◆ **EXERCISE BRIEF**: The full listing should be set down again without a single alteration.
*** DATA EXTRACT ***
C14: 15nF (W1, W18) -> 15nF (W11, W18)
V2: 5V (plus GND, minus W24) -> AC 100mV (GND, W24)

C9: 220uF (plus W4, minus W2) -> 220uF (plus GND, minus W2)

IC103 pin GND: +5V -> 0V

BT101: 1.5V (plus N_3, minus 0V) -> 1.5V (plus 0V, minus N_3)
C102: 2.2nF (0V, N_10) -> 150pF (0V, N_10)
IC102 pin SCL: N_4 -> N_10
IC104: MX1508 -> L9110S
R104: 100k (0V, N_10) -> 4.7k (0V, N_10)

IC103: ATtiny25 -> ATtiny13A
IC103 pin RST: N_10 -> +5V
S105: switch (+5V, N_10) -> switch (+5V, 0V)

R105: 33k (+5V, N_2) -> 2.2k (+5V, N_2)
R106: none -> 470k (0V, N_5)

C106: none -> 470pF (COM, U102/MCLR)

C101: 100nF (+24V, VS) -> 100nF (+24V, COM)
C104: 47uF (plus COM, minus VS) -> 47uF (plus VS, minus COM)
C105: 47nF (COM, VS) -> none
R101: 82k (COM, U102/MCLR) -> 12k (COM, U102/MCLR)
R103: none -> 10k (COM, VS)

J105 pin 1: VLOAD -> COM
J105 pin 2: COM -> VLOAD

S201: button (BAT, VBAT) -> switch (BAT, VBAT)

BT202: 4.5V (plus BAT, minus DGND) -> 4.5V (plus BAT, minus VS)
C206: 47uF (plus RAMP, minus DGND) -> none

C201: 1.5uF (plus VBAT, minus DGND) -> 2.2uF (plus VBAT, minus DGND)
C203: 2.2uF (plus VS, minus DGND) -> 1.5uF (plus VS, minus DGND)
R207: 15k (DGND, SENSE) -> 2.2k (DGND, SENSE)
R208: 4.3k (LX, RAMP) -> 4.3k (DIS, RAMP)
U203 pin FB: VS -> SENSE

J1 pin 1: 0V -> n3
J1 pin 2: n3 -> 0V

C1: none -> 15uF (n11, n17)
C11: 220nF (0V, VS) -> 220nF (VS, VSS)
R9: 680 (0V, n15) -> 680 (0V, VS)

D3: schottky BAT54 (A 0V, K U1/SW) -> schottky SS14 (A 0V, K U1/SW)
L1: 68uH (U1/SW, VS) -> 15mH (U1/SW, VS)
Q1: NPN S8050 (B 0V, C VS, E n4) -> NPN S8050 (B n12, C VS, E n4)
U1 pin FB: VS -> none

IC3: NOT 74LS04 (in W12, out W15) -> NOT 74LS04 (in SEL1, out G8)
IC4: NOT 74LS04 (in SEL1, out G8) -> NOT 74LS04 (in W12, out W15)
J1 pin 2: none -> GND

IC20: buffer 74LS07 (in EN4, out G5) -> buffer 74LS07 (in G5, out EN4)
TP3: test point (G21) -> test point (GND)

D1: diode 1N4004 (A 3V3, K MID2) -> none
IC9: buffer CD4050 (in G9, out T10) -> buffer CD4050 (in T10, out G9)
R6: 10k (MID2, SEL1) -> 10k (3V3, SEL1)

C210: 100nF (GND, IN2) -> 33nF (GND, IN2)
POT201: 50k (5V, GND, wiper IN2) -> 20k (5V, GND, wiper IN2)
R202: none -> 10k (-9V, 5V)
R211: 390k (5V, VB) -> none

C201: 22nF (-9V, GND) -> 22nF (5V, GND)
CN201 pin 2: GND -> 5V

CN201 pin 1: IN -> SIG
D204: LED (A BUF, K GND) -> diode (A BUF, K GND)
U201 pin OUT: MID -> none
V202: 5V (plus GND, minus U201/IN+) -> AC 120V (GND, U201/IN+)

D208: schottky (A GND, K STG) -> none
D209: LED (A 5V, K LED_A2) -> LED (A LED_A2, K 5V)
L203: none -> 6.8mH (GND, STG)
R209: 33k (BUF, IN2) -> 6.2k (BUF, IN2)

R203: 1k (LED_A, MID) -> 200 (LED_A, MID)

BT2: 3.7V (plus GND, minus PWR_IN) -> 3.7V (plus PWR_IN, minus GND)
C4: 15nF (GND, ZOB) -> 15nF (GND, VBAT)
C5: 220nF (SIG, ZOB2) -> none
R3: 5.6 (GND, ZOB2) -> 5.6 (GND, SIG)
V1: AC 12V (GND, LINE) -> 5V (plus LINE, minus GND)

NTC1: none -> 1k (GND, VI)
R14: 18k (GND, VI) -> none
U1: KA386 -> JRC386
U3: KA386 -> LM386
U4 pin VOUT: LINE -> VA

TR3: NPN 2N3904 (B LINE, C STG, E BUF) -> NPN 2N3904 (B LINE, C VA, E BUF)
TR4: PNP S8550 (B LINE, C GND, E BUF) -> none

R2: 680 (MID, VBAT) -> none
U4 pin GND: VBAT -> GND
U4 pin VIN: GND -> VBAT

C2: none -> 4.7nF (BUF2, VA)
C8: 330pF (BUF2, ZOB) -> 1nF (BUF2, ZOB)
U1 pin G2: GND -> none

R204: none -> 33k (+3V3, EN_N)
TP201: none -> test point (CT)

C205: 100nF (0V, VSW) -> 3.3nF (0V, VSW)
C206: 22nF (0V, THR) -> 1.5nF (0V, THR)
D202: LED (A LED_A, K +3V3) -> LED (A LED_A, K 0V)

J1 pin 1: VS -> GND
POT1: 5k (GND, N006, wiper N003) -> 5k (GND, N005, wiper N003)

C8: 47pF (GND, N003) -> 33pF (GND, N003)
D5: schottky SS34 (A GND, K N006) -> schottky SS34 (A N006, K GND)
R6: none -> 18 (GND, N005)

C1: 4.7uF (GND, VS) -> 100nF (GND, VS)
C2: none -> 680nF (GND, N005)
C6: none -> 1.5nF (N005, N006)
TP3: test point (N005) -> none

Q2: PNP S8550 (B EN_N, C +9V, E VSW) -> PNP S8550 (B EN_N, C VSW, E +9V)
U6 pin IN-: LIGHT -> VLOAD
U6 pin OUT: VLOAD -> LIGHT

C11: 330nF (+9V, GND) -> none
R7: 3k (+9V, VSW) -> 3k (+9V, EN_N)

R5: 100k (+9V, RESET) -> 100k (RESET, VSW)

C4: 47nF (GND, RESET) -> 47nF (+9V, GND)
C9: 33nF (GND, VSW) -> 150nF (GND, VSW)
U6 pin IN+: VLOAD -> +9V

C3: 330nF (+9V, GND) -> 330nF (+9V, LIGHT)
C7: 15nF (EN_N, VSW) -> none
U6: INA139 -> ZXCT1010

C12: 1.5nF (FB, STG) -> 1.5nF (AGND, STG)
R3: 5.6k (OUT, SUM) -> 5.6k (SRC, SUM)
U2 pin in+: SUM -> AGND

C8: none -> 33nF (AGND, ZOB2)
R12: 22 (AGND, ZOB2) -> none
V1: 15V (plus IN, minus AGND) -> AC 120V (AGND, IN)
*** End of DATA EXTRACT ***
◆ **EXERCISE SOLUTION**:
C14: 15nF (W1, W18) -> 15nF (W11, W18)
V2: 5V (plus GND, minus W24) -> AC 100mV (GND, W24)

C9: 220uF (plus W4, minus W2) -> 220uF (plus GND, minus W2)

IC103 pin GND: +5V -> 0V

BT101: 1.5V (plus N_3, minus 0V) -> 1.5V (plus 0V, minus N_3)
C102: 2.2nF (0V, N_10) -> 150pF (0V, N_10)
IC102 pin SCL: N_4 -> N_10
IC104: MX1508 -> L9110S
R104: 100k (0V, N_10) -> 4.7k (0V, N_10)

IC103: ATtiny25 -> ATtiny13A
IC103 pin RST: N_10 -> +5V
S105: switch (+5V, N_10) -> switch (+5V, 0V)

R105: 33k (+5V, N_2) -> 2.2k (+5V, N_2)
R106: none -> 470k (0V, N_5)

C106: none -> 470pF (COM, U102/MCLR)

C101: 100nF (+24V, VS) -> 100nF (+24V, COM)
C104: 47uF (plus COM, minus VS) -> 47uF (plus VS, minus COM)
C105: 47nF (COM, VS) -> none
R101: 82k (COM, U102/MCLR) -> 12k (COM, U102/MCLR)
R103: none -> 10k (COM, VS)

J105 pin 1: VLOAD -> COM
J105 pin 2: COM -> VLOAD

S201: button (BAT, VBAT) -> switch (BAT, VBAT)

BT202: 4.5V (plus BAT, minus DGND) -> 4.5V (plus BAT, minus VS)
C206: 47uF (plus RAMP, minus DGND) -> none

C201: 1.5uF (plus VBAT, minus DGND) -> 2.2uF (plus VBAT, minus DGND)
C203: 2.2uF (plus VS, minus DGND) -> 1.5uF (plus VS, minus DGND)
R207: 15k (DGND, SENSE) -> 2.2k (DGND, SENSE)
R208: 4.3k (LX, RAMP) -> 4.3k (DIS, RAMP)
U203 pin FB: VS -> SENSE

J1 pin 1: 0V -> n3
J1 pin 2: n3 -> 0V

C1: none -> 15uF (n11, n17)
C11: 220nF (0V, VS) -> 220nF (VS, VSS)
R9: 680 (0V, n15) -> 680 (0V, VS)

D3: schottky BAT54 (A 0V, K U1/SW) -> schottky SS14 (A 0V, K U1/SW)
L1: 68uH (U1/SW, VS) -> 15mH (U1/SW, VS)
Q1: NPN S8050 (B 0V, C VS, E n4) -> NPN S8050 (B n12, C VS, E n4)
U1 pin FB: VS -> none

IC3: NOT 74LS04 (in W12, out W15) -> NOT 74LS04 (in SEL1, out G8)
IC4: NOT 74LS04 (in SEL1, out G8) -> NOT 74LS04 (in W12, out W15)
J1 pin 2: none -> GND

IC20: buffer 74LS07 (in EN4, out G5) -> buffer 74LS07 (in G5, out EN4)
TP3: test point (G21) -> test point (GND)

D1: diode 1N4004 (A 3V3, K MID2) -> none
IC9: buffer CD4050 (in G9, out T10) -> buffer CD4050 (in T10, out G9)
R6: 10k (MID2, SEL1) -> 10k (3V3, SEL1)

C210: 100nF (GND, IN2) -> 33nF (GND, IN2)
POT201: 50k (5V, GND, wiper IN2) -> 20k (5V, GND, wiper IN2)
R202: none -> 10k (-9V, 5V)
R211: 390k (5V, VB) -> none

C201: 22nF (-9V, GND) -> 22nF (5V, GND)
CN201 pin 2: GND -> 5V

CN201 pin 1: IN -> SIG
D204: LED (A BUF, K GND) -> diode (A BUF, K GND)
U201 pin OUT: MID -> none
V202: 5V (plus GND, minus U201/IN+) -> AC 120V (GND, U201/IN+)

D208: schottky (A GND, K STG) -> none
D209: LED (A 5V, K LED_A2) -> LED (A LED_A2, K 5V)
L203: none -> 6.8mH (GND, STG)
R209: 33k (BUF, IN2) -> 6.2k (BUF, IN2)

R203: 1k (LED_A, MID) -> 200 (LED_A, MID)

BT2: 3.7V (plus GND, minus PWR_IN) -> 3.7V (plus PWR_IN, minus GND)
C4: 15nF (GND, ZOB) -> 15nF (GND, VBAT)
C5: 220nF (SIG, ZOB2) -> none
R3: 5.6 (GND, ZOB2) -> 5.6 (GND, SIG)
V1: AC 12V (GND, LINE) -> 5V (plus LINE, minus GND)

NTC1: none -> 1k (GND, VI)
R14: 18k (GND, VI) -> none
U1: KA386 -> JRC386
U3: KA386 -> LM386
U4 pin VOUT: LINE -> VA

TR3: NPN 2N3904 (B LINE, C STG, E BUF) -> NPN 2N3904 (B LINE, C VA, E BUF)
TR4: PNP S8550 (B LINE, C GND, E BUF) -> none

R2: 680 (MID, VBAT) -> none
U4 pin GND: VBAT -> GND
U4 pin VIN: GND -> VBAT

C2: none -> 4.7nF (BUF2, VA)
C8: 330pF (BUF2, ZOB) -> 1nF (BUF2, ZOB)
U1 pin G2: GND -> none

R204: none -> 33k (+3V3, EN_N)
TP201: none -> test point (CT)

C205: 100nF (0V, VSW) -> 3.3nF (0V, VSW)
C206: 22nF (0V, THR) -> 1.5nF (0V, THR)
D202: LED (A LED_A, K +3V3) -> LED (A LED_A, K 0V)

J1 pin 1: VS -> GND
POT1: 5k (GND, N006, wiper N003) -> 5k (GND, N005, wiper N003)

C8: 47pF (GND, N003) -> 33pF (GND, N003)
D5: schottky SS34 (A GND, K N006) -> schottky SS34 (A N006, K GND)
R6: none -> 18 (GND, N005)

C1: 4.7uF (GND, VS) -> 100nF (GND, VS)
C2: none -> 680nF (GND, N005)
C6: none -> 1.5nF (N005, N006)
TP3: test point (N005) -> none

Q2: PNP S8550 (B EN_N, C +9V, E VSW) -> PNP S8550 (B EN_N, C VSW, E +9V)
U6 pin IN-: LIGHT -> VLOAD
U6 pin OUT: VLOAD -> LIGHT

C11: 330nF (+9V, GND) -> none
R7: 3k (+9V, VSW) -> 3k (+9V, EN_N)

R5: 100k (+9V, RESET) -> 100k (RESET, VSW)

C4: 47nF (GND, RESET) -> 47nF (+9V, GND)
C9: 33nF (GND, VSW) -> 150nF (GND, VSW)
U6 pin IN+: VLOAD -> +9V

C3: 330nF (+9V, GND) -> 330nF (+9V, LIGHT)
C7: 15nF (EN_N, VSW) -> none
U6: INA139 -> ZXCT1010

C12: 1.5nF (FB, STG) -> 1.5nF (AGND, STG)
R3: 5.6k (OUT, SUM) -> 5.6k (SRC, SUM)
U2 pin in+: SUM -> AGND

C8: none -> 33nF (AGND, ZOB2)
R12: 22 (AGND, ZOB2) -> none
V1: 15V (plus IN, minus AGND) -> AC 120V (AGND, IN)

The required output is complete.